[[ DATASET ENTRIES open ]]
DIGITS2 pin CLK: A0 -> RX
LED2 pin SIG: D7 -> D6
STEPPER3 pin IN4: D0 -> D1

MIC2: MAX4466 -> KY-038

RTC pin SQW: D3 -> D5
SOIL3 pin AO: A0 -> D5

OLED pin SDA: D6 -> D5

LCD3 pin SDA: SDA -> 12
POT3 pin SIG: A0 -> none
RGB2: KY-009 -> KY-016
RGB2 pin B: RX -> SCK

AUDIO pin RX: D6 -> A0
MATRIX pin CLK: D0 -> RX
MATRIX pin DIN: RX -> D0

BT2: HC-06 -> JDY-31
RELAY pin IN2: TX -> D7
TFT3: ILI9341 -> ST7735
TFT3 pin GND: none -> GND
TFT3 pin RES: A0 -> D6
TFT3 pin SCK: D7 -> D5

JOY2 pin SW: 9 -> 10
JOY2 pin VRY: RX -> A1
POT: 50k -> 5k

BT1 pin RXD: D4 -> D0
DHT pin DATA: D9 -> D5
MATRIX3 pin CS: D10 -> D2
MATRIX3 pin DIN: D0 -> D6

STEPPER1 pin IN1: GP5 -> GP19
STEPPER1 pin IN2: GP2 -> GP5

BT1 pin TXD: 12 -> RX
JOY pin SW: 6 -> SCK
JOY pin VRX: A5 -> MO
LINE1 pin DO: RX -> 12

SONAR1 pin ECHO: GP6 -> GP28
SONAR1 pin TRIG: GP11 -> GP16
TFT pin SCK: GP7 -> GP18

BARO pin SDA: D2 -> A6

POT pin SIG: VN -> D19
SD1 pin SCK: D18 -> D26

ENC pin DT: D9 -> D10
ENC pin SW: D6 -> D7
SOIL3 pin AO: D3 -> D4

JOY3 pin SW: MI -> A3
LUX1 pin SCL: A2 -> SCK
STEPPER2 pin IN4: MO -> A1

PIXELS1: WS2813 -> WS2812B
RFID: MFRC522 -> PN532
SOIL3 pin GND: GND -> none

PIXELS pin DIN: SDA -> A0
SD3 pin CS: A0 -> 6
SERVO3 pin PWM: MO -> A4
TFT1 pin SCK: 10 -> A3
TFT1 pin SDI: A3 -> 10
[[ DATASET ENTRIES closed ]]
**TASK OBJECTIVE**
Return only this span, exactly: the line that contains "JOY pin SW: 6 -> SCK" and all lines after it to the end of the records.

**YOUR SOLUTION**
JOY pin SW: 6 -> SCK
JOY pin VRX: A5 -> MO
LINE1 pin DO: RX -> 12

SONAR1 pin ECHO: GP6 -> GP28
SONAR1 pin TRIG: GP11 -> GP16
TFT pin SCK: GP7 -> GP18

BARO pin SDA: D2 -> A6

POT pin SIG: VN -> D19
SD1 pin SCK: D18 -> D26

ENC pin DT: D9 -> D10
ENC pin SW: D6 -> D7
SOIL3 pin AO: D3 -> D4

JOY3 pin SW: MI -> A3
LUX1 pin SCL: A2 -> SCK
STEPPER2 pin IN4: MO -> A1

PIXELS1: WS2813 -> WS2812B
RFID: MFRC522 -> PN532
SOIL3 pin GND: GND -> none

PIXELS pin DIN: SDA -> A0
SD3 pin CS: A0 -> 6
SERVO3 pin PWM: MO -> A4
TFT1 pin SCK: 10 -> A3
TFT1 pin SDI: A3 -> 10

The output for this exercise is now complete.